- Instructions for the task -
Omit the pictures, and output the rest of the entries exactly as written.

- Records shown -
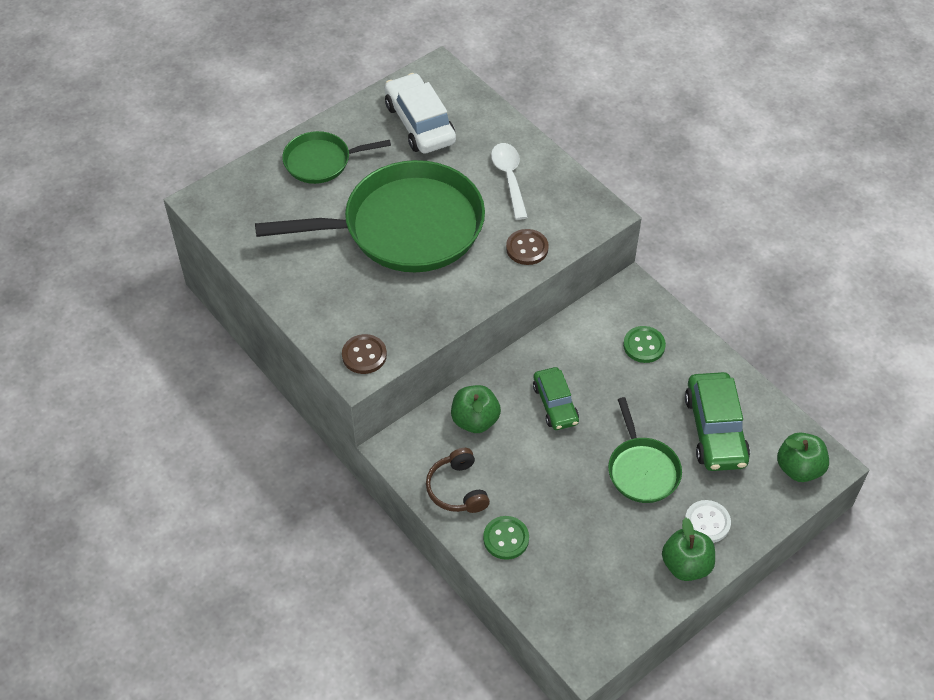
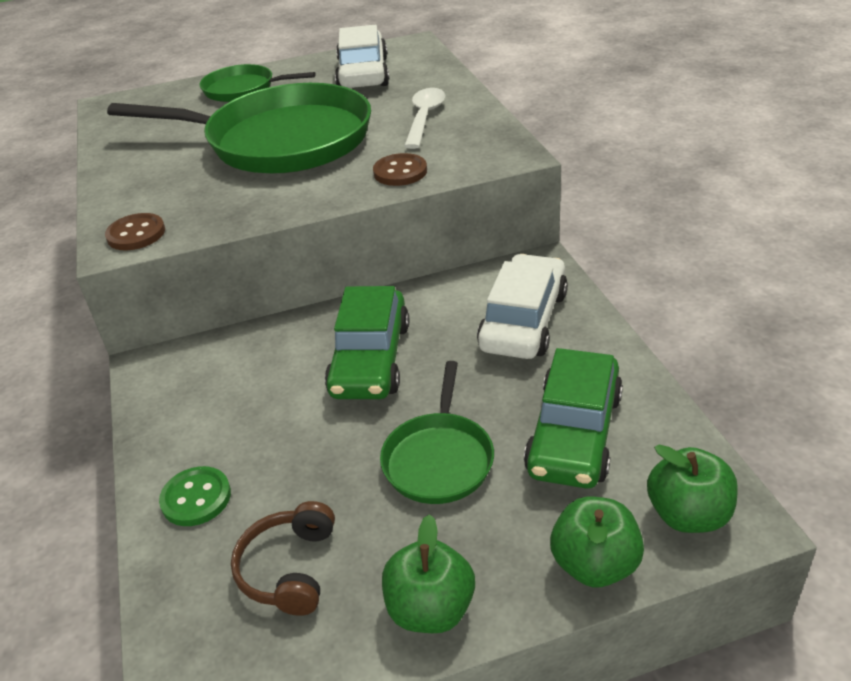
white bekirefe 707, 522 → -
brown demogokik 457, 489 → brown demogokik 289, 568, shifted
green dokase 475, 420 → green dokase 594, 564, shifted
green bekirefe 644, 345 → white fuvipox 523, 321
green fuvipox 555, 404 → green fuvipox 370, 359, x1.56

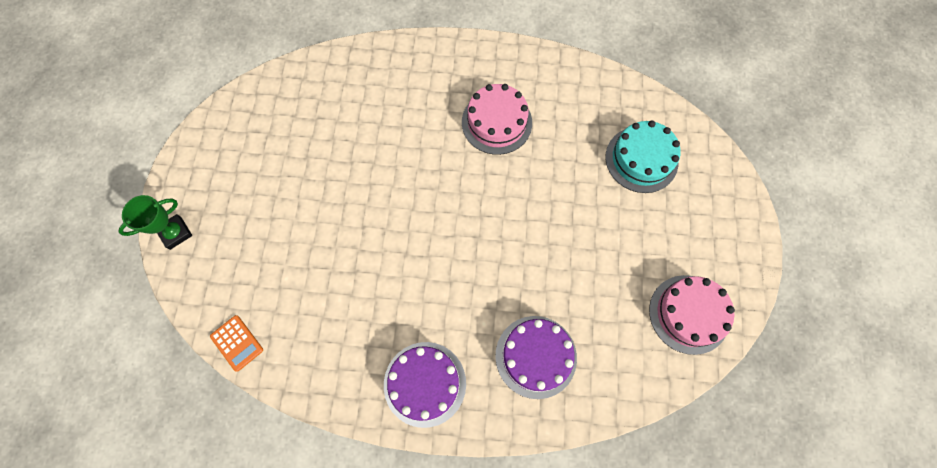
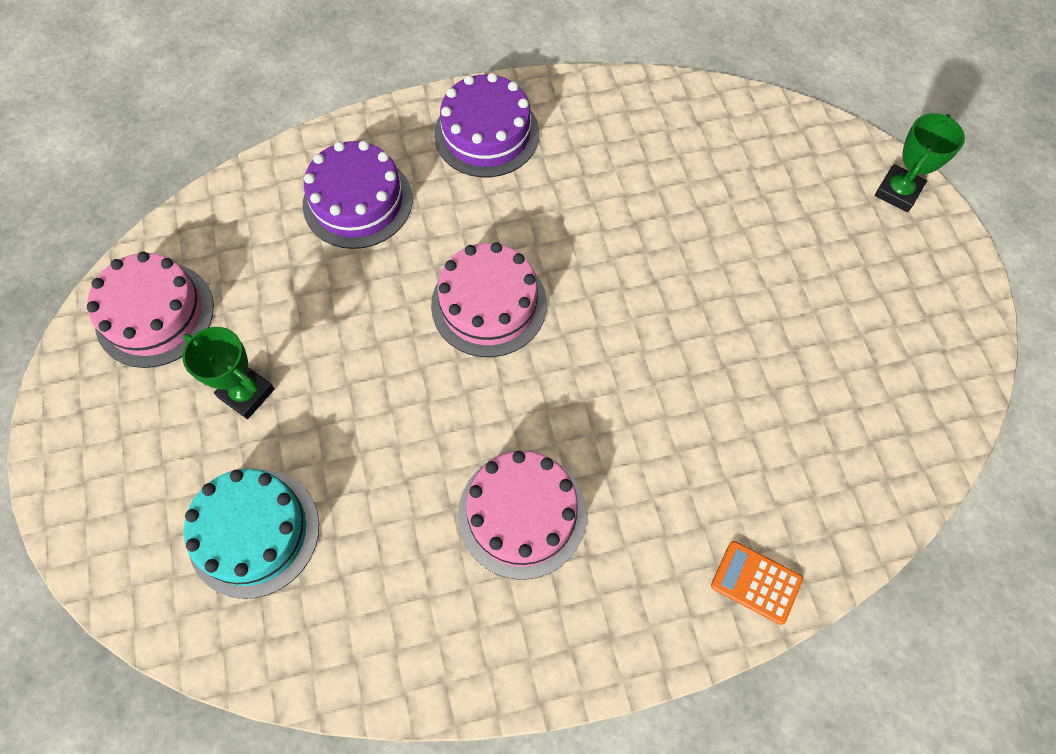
- → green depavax 246, 393
- → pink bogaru 489, 304
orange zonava 237, 343 → orange zonava 756, 582, shifted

- Answer -
white bekirefe 707, 522 → -
brown demogokik 457, 489 → brown demogokik 289, 568, shifted
green dokase 475, 420 → green dokase 594, 564, shifted
green bekirefe 644, 345 → white fuvipox 523, 321
green fuvipox 555, 404 → green fuvipox 370, 359, x1.56

- → green depavax 246, 393
- → pink bogaru 489, 304
orange zonava 237, 343 → orange zonava 756, 582, shifted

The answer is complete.